▸ Available data
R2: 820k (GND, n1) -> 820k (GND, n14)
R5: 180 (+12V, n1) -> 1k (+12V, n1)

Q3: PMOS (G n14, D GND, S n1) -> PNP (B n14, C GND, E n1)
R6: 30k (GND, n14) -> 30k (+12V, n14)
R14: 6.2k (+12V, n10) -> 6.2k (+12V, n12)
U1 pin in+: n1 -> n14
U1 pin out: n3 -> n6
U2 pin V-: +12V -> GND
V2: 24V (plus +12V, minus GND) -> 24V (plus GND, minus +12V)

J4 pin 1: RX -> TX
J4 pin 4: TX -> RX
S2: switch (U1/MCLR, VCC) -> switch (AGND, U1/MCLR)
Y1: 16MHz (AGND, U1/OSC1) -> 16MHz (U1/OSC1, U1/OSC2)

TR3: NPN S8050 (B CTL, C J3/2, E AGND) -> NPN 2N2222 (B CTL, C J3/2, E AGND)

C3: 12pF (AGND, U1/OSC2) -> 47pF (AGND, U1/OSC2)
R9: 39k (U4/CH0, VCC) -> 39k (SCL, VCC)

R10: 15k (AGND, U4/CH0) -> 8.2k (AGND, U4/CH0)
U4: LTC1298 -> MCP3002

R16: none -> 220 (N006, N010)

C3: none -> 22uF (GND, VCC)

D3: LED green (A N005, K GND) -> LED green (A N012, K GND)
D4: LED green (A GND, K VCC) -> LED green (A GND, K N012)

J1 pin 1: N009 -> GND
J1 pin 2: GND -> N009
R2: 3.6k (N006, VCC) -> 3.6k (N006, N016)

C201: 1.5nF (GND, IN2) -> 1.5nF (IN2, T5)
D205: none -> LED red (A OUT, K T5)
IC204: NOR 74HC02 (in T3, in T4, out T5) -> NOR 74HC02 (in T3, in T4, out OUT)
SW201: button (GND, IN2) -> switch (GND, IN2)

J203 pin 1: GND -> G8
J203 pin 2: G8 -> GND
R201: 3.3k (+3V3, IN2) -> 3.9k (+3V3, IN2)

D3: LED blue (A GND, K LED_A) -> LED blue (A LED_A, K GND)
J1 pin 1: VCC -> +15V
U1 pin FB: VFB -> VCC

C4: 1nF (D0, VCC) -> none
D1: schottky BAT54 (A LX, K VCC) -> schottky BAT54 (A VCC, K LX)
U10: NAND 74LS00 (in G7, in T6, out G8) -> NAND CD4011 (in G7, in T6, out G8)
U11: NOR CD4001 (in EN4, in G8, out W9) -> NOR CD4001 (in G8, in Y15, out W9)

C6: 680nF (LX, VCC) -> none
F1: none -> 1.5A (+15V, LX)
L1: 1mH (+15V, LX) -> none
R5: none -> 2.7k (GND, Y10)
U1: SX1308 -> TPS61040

▸ Directions
Among the entries above, how many lines contain the string "none"? Write the number alone.

▸ Output
8